Please return only the lines from the one with "LUX3 pin SCL: D9 -> D3" through the final line of the data, unchanged, with pictures omitted.
━━━━━ ENTRIES PROVIDED ━━━━━
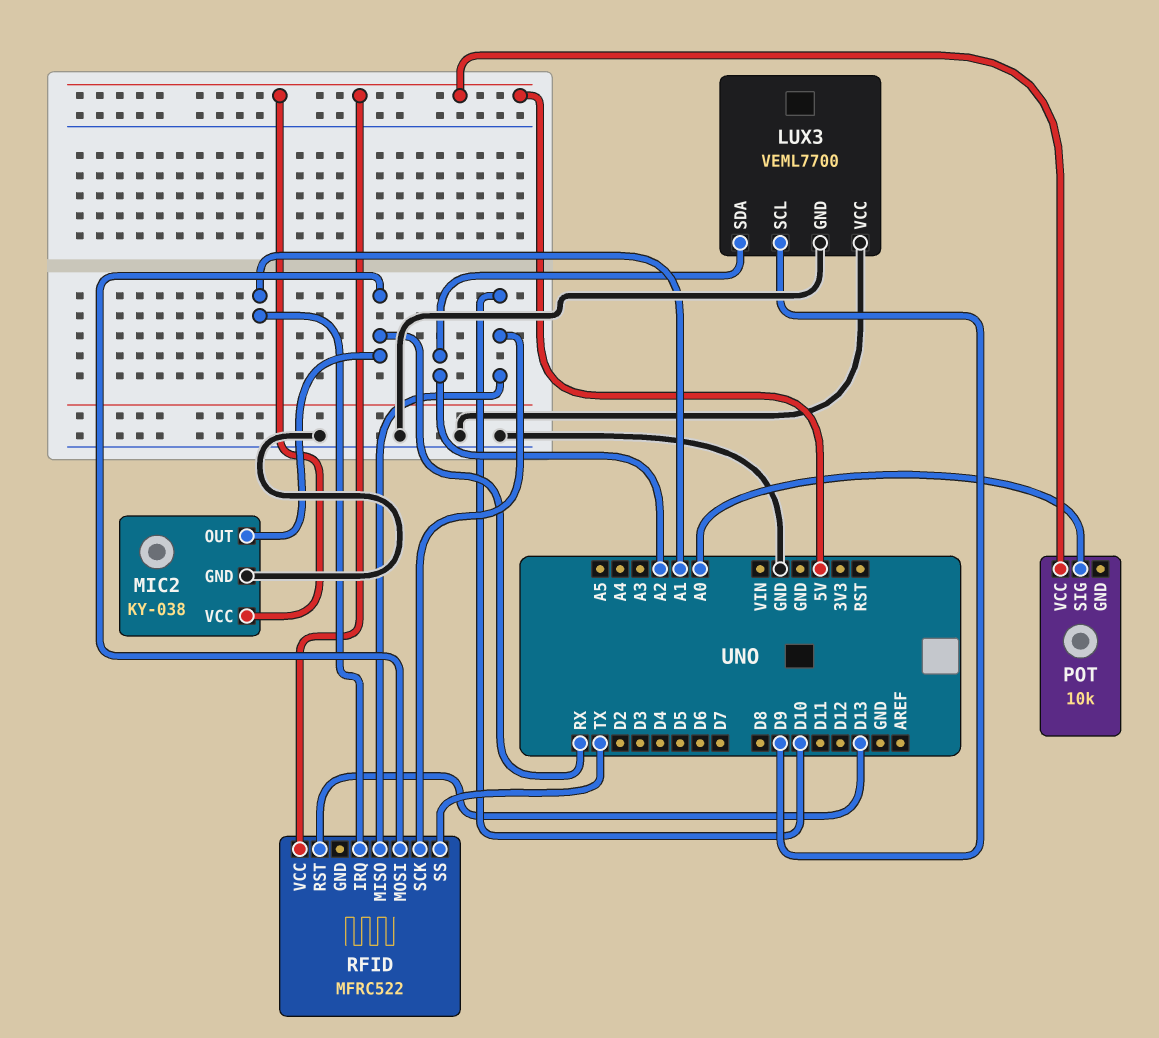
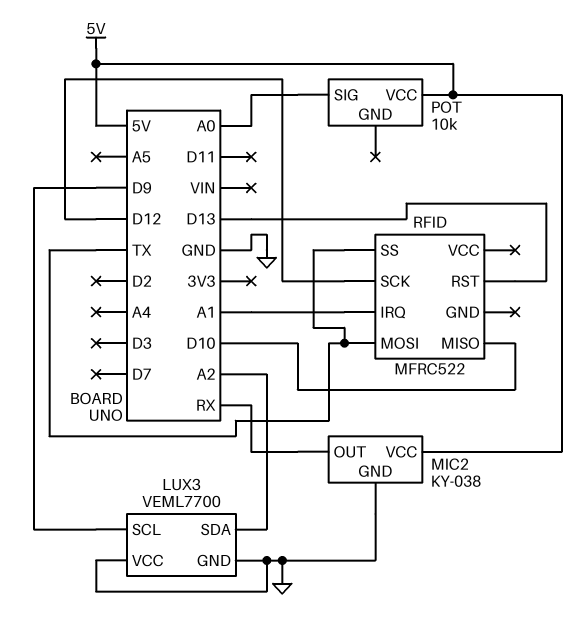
RFID pin MOSI: RX -> TX
RFID pin SCK: D10 -> D12
RFID pin VCC: 5V -> none

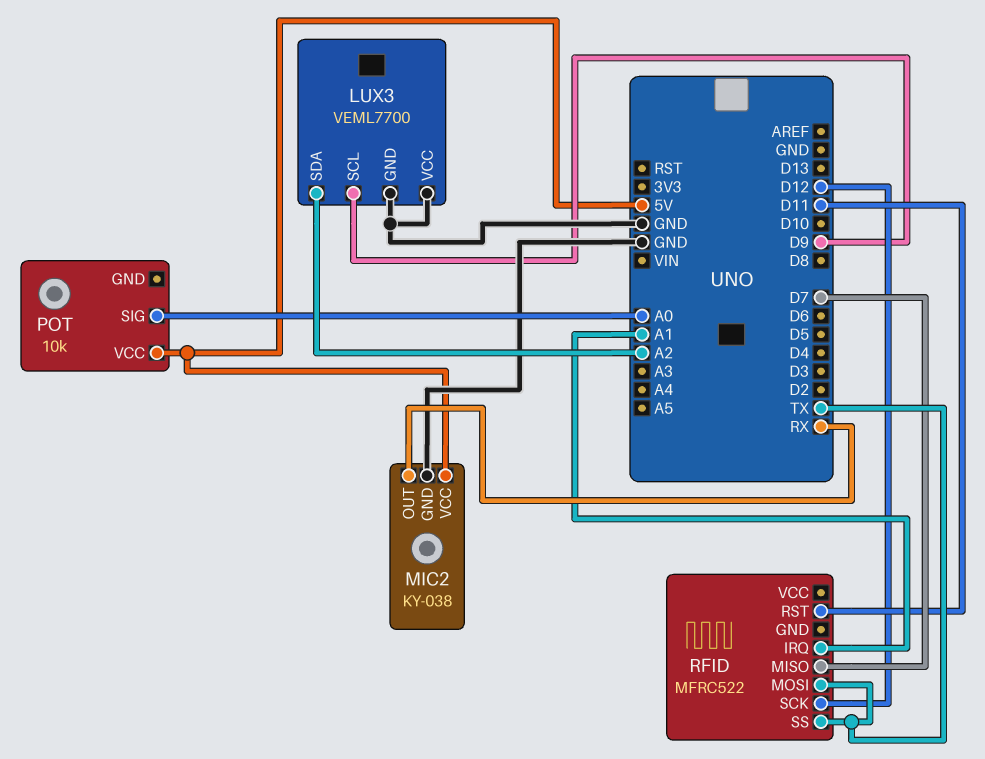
RFID pin MISO: D10 -> D7
RFID pin RST: D13 -> D11

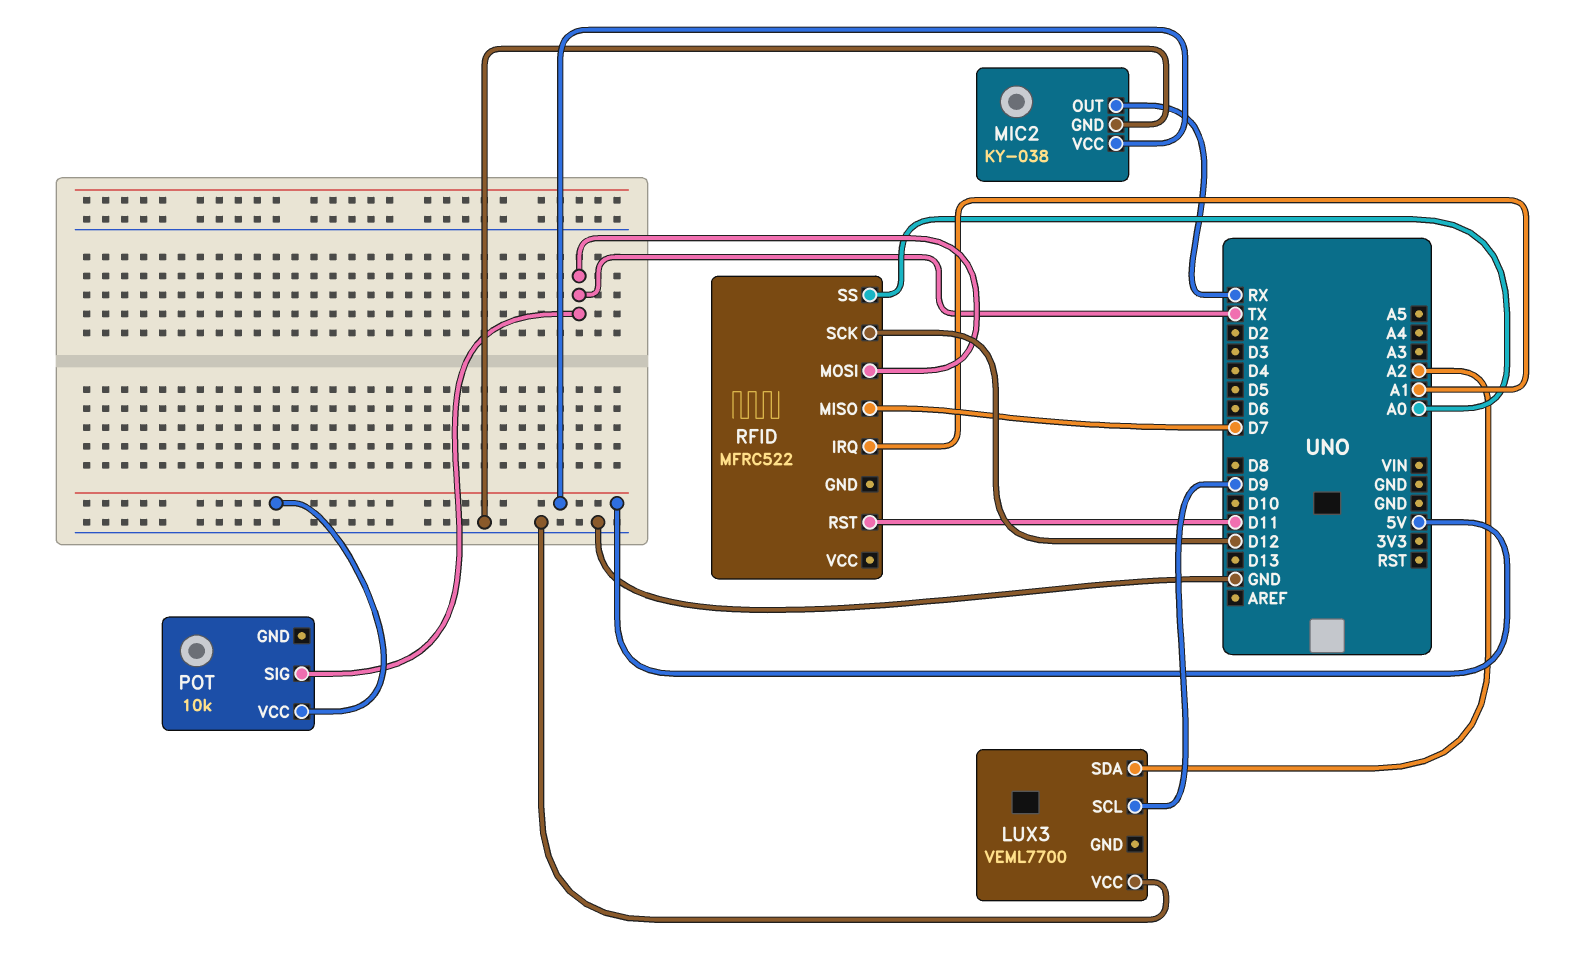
LUX3 pin GND: GND -> none
POT pin SIG: A0 -> TX
RFID pin SS: TX -> A0

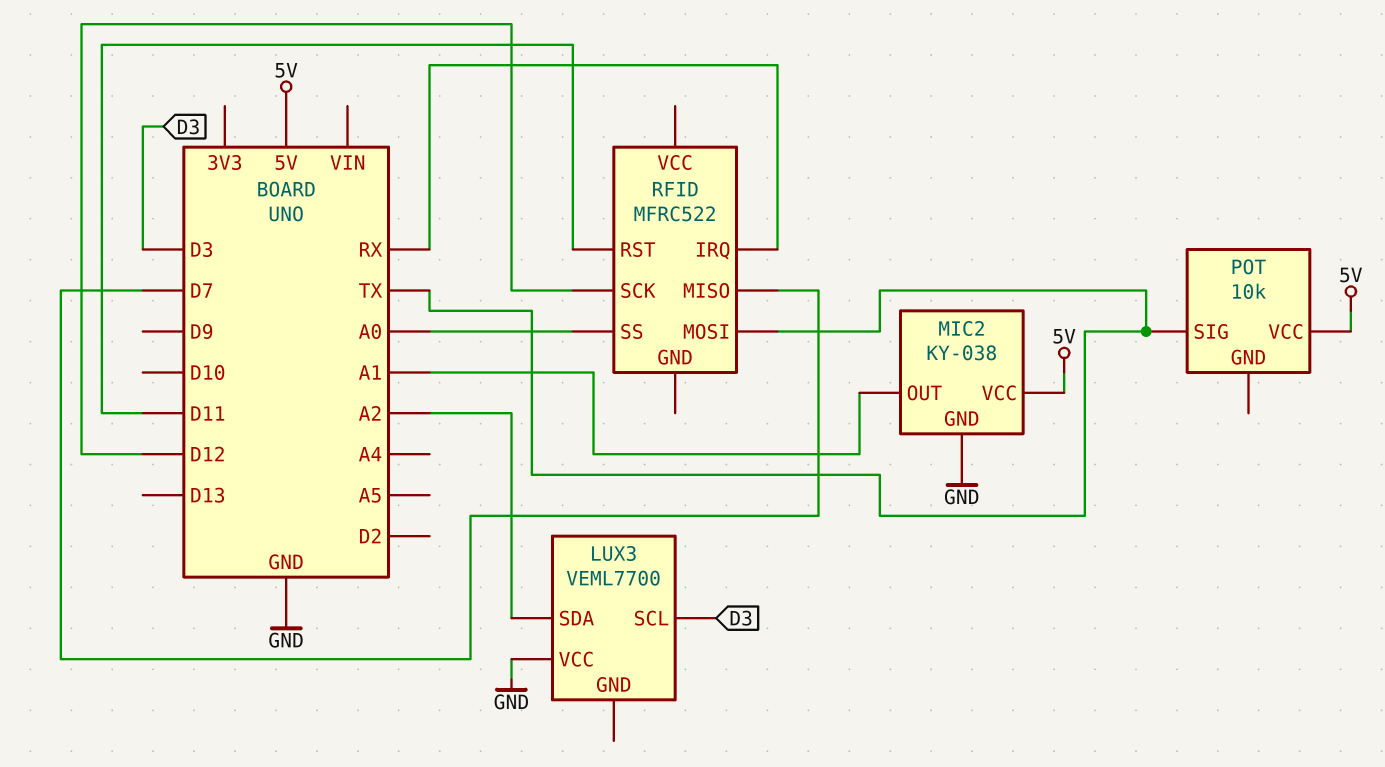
LUX3 pin SCL: D9 -> D3
MIC2 pin OUT: RX -> A1
RFID pin IRQ: A1 -> RX

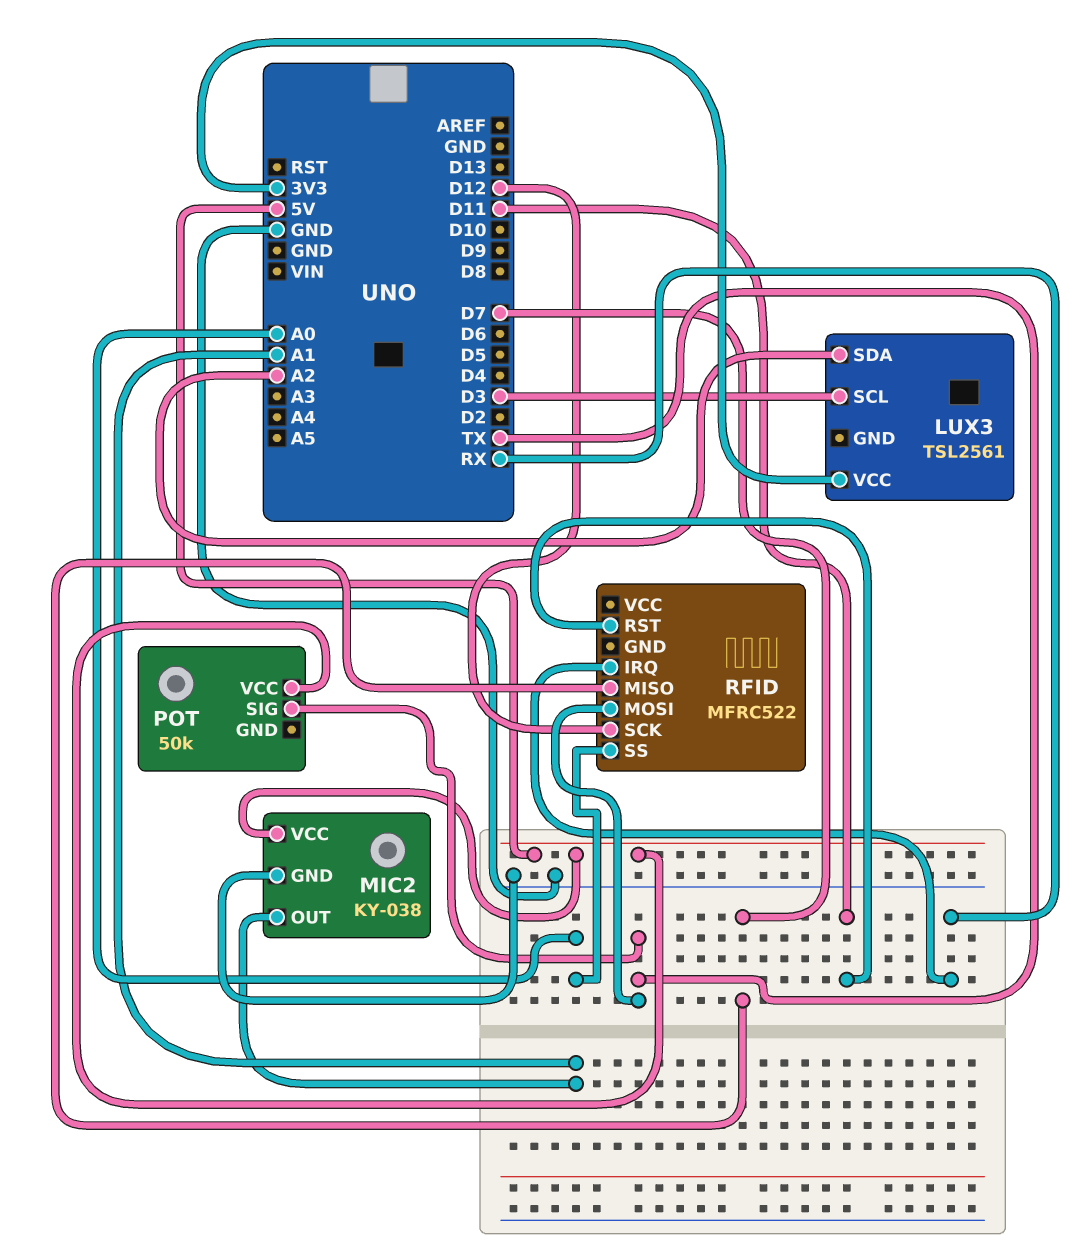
LUX3: VEML7700 -> TSL2561
LUX3 pin VCC: GND -> 3V3
POT: 10k -> 50k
━━━━━
SOLVED EXERCISE ->
LUX3 pin SCL: D9 -> D3
MIC2 pin OUT: RX -> A1
RFID pin IRQ: A1 -> RX

LUX3: VEML7700 -> TSL2561
LUX3 pin VCC: GND -> 3V3
POT: 10k -> 50k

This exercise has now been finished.